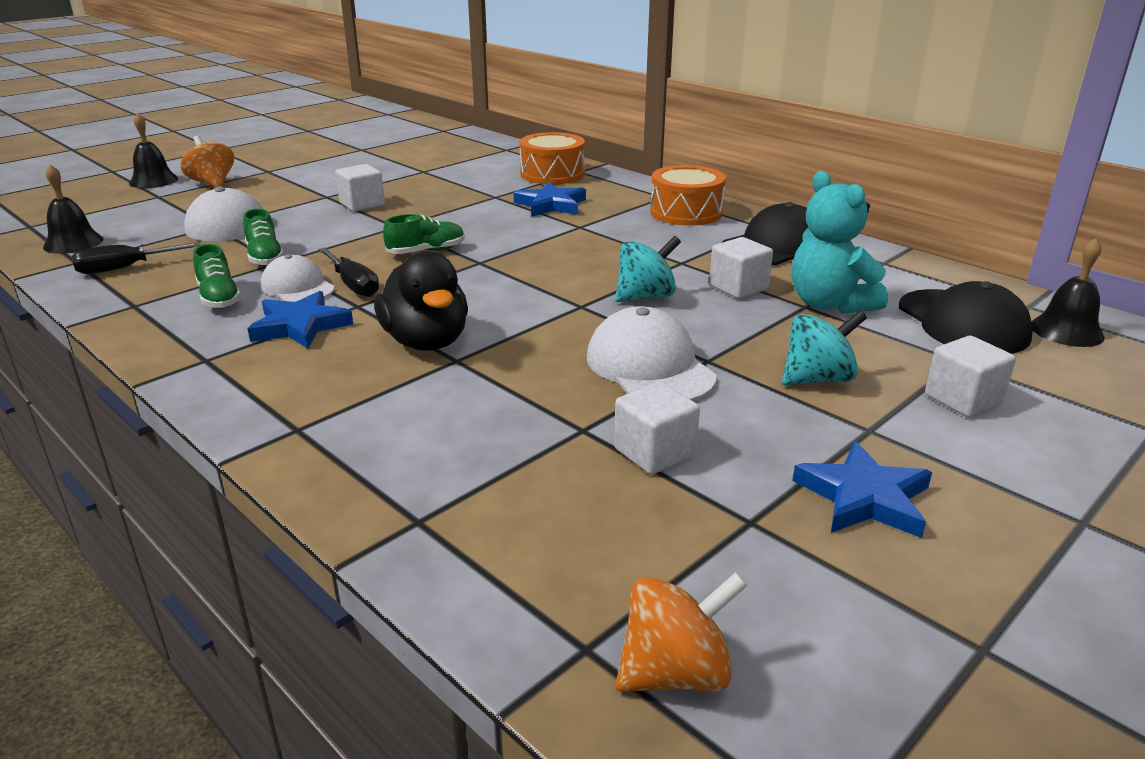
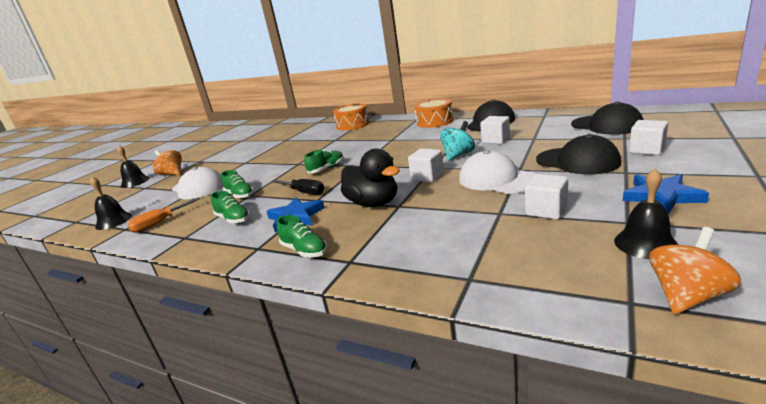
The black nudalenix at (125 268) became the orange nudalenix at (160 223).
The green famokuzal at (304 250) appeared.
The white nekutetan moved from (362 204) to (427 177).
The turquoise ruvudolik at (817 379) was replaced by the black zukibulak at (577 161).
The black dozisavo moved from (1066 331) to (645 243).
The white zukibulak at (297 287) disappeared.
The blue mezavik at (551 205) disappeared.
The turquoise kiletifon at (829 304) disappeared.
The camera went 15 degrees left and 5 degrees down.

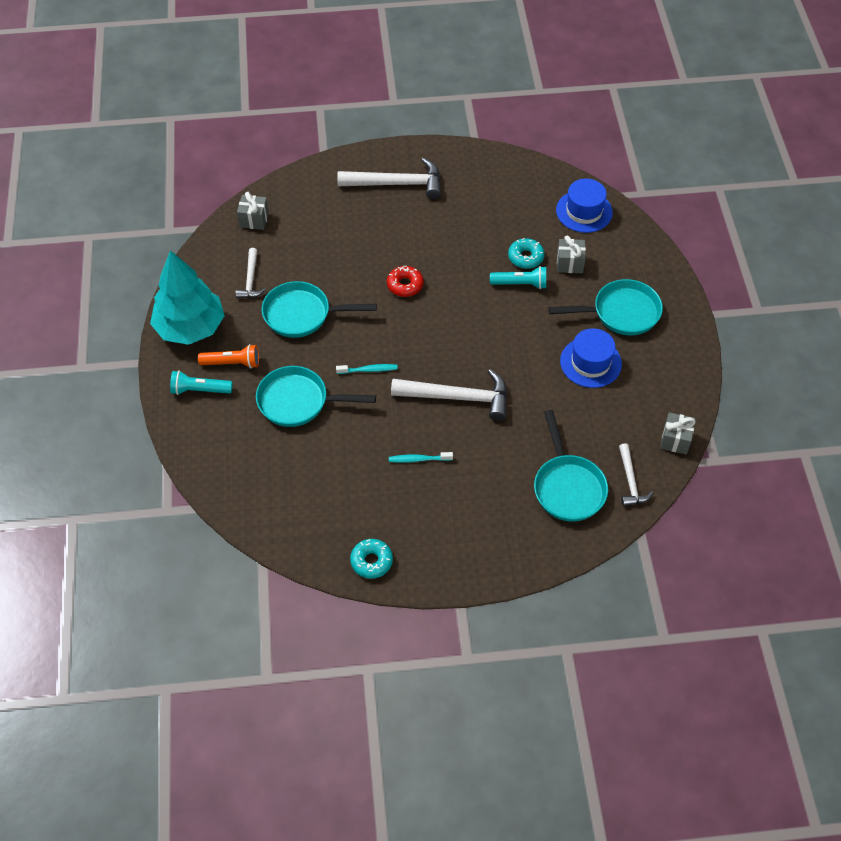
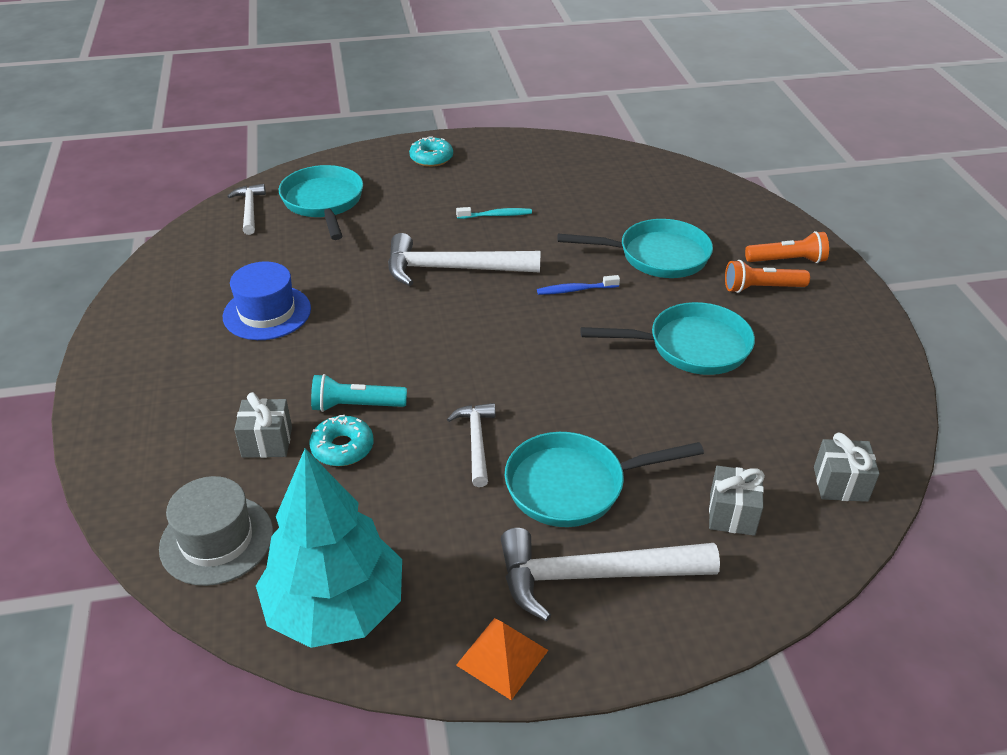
The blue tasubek at (584 211) became the grey tasubek at (216 540).
The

=-=-=-=-=

• _Task prompt_
After locating the line with "The white zukibulak at (297 287) disappeared." in the listing above, transcribe it and every line after it to the last, exactly, with no pictures.

• _Answer box_
The white zukibulak at (297 287) disappeared.
The blue mezavik at (551 205) disappeared.
The turquoise kiletifon at (829 304) disappeared.
The camera went 15 degrees left and 5 degrees down.

The blue tasubek at (584 211) became the grey tasubek at (216 540).
The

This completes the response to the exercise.